What you need to do:
Tally how many lines in the data below include "yellow", then please reply with only that figure.

[Data supplied — start]

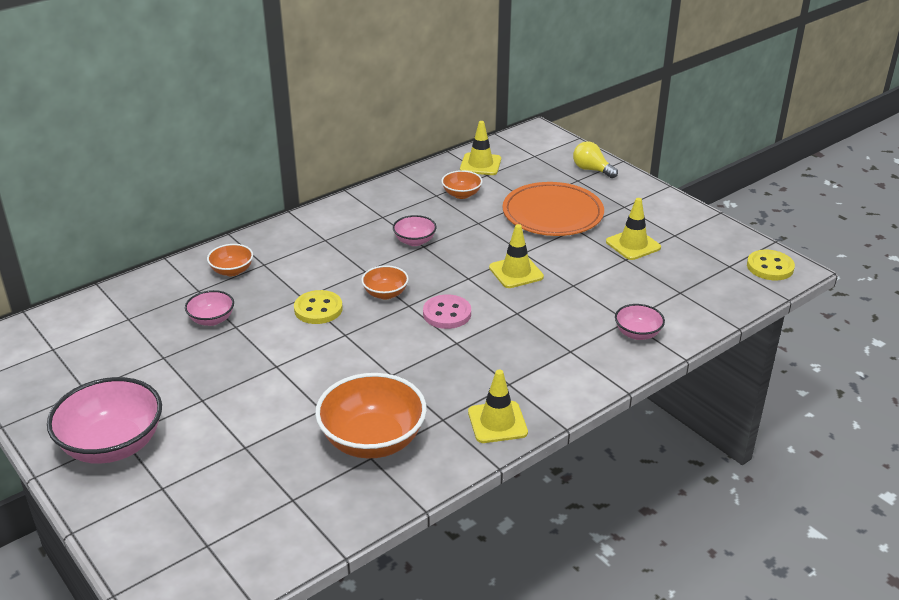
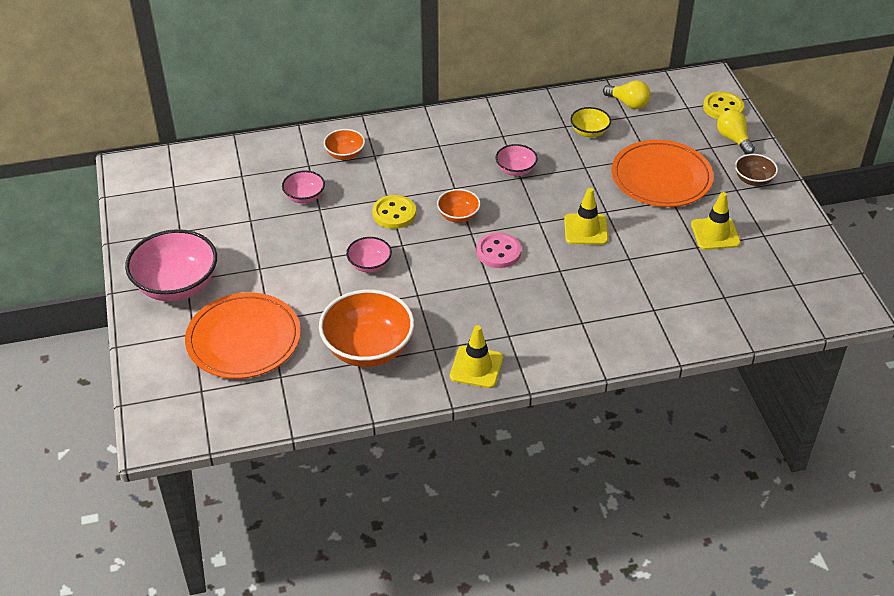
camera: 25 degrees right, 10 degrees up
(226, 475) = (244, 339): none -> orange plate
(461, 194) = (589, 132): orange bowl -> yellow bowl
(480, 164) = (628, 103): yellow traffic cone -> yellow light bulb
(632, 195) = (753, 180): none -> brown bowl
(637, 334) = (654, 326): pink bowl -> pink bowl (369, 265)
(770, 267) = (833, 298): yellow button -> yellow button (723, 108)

[Data supplied — finish]

Result of the exercise:
3